Action item
The required output is the exact run of lines below that opens at the line with "black lamp: 1 -> 2" and closes at the line with "orange watering can: 4 -> 7".
####################
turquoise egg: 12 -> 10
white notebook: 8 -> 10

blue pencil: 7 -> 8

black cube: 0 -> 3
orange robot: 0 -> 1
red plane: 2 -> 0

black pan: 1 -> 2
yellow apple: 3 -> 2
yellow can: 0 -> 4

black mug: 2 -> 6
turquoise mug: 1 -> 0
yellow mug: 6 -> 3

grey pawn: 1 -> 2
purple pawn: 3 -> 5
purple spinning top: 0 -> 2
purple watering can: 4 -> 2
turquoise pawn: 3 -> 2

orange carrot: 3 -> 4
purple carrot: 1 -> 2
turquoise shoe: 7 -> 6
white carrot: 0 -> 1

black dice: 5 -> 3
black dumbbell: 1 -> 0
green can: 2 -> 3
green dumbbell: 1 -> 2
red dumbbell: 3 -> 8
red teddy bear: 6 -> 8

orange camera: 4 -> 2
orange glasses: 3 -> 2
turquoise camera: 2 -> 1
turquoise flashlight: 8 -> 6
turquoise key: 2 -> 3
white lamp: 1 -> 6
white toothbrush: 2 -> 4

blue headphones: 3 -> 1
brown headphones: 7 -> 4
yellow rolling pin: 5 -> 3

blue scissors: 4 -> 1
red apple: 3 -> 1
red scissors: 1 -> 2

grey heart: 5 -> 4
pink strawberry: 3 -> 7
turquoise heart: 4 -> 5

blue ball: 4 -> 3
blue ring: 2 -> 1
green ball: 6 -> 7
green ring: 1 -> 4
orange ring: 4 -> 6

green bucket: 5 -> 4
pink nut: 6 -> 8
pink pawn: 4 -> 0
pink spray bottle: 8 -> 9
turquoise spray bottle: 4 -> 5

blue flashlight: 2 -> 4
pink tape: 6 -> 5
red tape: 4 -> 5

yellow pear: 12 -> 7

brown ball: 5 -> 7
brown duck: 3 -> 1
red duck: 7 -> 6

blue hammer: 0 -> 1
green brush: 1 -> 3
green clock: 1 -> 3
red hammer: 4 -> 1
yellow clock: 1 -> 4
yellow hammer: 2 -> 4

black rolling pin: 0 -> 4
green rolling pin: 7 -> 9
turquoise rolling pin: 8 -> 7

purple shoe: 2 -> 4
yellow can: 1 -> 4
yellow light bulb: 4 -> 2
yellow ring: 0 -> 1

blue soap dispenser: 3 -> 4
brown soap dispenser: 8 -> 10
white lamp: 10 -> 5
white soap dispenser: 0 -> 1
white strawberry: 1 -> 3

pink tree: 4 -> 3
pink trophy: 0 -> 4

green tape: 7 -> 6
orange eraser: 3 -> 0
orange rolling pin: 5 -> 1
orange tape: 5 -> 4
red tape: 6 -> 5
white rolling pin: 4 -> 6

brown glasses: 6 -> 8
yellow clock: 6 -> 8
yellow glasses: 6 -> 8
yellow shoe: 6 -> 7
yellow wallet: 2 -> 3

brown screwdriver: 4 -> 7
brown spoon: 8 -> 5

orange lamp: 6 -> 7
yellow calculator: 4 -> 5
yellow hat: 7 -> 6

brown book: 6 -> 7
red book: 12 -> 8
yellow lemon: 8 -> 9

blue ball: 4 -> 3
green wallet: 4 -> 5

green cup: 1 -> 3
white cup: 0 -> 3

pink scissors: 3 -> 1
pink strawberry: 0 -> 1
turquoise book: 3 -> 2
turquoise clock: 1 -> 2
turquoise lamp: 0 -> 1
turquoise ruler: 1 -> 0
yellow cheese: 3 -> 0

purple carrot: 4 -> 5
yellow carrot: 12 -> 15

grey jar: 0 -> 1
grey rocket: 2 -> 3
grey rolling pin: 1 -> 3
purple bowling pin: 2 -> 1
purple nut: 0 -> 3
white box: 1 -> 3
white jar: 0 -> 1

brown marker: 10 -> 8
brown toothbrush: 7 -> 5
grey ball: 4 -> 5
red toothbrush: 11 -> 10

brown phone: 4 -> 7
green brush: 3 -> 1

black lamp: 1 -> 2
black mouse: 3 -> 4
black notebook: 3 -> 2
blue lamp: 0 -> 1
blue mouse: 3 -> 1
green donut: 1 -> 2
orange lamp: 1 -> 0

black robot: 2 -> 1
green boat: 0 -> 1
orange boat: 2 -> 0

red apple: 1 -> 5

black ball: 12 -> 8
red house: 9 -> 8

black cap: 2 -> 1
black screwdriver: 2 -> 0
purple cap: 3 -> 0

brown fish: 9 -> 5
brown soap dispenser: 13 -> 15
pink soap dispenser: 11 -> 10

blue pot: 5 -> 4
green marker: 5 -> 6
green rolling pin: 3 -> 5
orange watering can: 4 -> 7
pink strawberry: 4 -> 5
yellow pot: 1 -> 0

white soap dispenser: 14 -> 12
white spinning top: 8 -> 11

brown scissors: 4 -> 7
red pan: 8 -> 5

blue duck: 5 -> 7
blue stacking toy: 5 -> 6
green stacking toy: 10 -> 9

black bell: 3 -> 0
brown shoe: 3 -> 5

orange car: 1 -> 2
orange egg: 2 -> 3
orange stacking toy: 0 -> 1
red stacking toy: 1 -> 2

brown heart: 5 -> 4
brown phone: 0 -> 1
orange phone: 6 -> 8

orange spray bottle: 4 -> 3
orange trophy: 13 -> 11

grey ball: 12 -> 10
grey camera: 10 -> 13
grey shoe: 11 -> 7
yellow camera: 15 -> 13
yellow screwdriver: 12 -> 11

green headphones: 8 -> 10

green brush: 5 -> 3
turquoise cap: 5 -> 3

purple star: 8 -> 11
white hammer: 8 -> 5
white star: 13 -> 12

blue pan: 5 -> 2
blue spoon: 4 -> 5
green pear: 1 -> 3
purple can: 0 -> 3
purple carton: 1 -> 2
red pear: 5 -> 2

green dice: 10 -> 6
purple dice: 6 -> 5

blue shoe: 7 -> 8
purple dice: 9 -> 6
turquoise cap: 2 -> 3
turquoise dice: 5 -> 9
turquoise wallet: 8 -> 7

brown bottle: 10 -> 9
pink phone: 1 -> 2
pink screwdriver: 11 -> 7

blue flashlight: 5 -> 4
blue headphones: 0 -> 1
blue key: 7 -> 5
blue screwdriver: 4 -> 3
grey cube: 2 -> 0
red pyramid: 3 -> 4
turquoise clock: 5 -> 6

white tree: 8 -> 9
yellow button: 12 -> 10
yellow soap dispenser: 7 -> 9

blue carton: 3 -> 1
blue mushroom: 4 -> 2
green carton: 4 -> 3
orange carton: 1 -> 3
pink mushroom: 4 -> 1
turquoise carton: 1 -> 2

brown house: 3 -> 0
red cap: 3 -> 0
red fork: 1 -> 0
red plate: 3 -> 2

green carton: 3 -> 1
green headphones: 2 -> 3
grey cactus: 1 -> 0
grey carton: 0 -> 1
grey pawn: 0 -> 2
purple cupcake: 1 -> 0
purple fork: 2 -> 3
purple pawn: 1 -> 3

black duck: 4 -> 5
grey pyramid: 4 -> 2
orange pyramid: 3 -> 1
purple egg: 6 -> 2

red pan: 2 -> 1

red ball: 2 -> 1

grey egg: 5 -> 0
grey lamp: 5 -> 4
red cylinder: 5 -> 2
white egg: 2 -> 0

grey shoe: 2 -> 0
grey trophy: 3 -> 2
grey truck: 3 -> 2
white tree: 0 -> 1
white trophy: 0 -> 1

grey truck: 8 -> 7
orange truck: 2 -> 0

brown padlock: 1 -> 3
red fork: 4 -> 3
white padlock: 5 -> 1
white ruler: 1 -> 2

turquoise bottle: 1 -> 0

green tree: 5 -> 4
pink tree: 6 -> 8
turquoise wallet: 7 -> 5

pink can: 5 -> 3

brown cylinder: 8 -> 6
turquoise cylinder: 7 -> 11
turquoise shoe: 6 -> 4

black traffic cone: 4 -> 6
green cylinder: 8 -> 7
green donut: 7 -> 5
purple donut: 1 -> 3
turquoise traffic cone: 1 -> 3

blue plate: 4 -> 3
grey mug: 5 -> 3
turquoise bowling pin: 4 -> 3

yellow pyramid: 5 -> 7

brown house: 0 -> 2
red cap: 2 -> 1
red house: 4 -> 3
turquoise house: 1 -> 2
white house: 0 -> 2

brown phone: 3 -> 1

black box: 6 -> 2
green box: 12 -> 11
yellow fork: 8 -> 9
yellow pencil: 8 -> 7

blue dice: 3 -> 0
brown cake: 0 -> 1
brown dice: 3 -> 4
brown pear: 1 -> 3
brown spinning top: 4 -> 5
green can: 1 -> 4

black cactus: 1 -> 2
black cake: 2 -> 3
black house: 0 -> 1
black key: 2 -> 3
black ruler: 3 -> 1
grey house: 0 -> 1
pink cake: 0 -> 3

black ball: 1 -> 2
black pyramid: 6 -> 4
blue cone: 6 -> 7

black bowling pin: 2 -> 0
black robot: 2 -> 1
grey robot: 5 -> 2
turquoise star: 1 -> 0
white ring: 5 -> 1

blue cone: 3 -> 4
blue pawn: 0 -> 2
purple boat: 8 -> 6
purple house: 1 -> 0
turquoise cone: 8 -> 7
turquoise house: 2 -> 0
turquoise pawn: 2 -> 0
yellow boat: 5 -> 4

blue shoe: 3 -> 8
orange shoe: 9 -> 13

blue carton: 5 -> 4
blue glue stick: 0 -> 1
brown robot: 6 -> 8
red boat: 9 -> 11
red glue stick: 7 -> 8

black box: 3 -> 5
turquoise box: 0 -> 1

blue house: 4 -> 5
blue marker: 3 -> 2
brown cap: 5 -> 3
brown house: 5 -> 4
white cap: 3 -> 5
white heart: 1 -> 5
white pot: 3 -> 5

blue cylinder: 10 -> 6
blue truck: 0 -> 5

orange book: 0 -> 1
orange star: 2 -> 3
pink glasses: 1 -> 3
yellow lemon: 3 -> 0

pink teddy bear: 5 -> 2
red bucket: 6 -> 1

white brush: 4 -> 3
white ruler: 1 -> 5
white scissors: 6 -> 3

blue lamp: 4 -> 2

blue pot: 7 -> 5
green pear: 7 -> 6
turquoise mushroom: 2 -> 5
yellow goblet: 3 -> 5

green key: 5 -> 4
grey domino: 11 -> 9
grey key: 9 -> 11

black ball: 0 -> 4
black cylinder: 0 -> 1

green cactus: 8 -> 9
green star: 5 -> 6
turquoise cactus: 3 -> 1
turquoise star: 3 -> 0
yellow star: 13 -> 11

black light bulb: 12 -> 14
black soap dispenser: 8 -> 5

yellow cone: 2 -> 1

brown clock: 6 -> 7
####################
Expected answer
black lamp: 1 -> 2
black mouse: 3 -> 4
black notebook: 3 -> 2
blue lamp: 0 -> 1
blue mouse: 3 -> 1
green donut: 1 -> 2
orange lamp: 1 -> 0

black robot: 2 -> 1
green boat: 0 -> 1
orange boat: 2 -> 0

red apple: 1 -> 5

black ball: 12 -> 8
red house: 9 -> 8

black cap: 2 -> 1
black screwdriver: 2 -> 0
purple cap: 3 -> 0

brown fish: 9 -> 5
brown soap dispenser: 13 -> 15
pink soap dispenser: 11 -> 10

blue pot: 5 -> 4
green marker: 5 -> 6
green rolling pin: 3 -> 5
orange watering can: 4 -> 7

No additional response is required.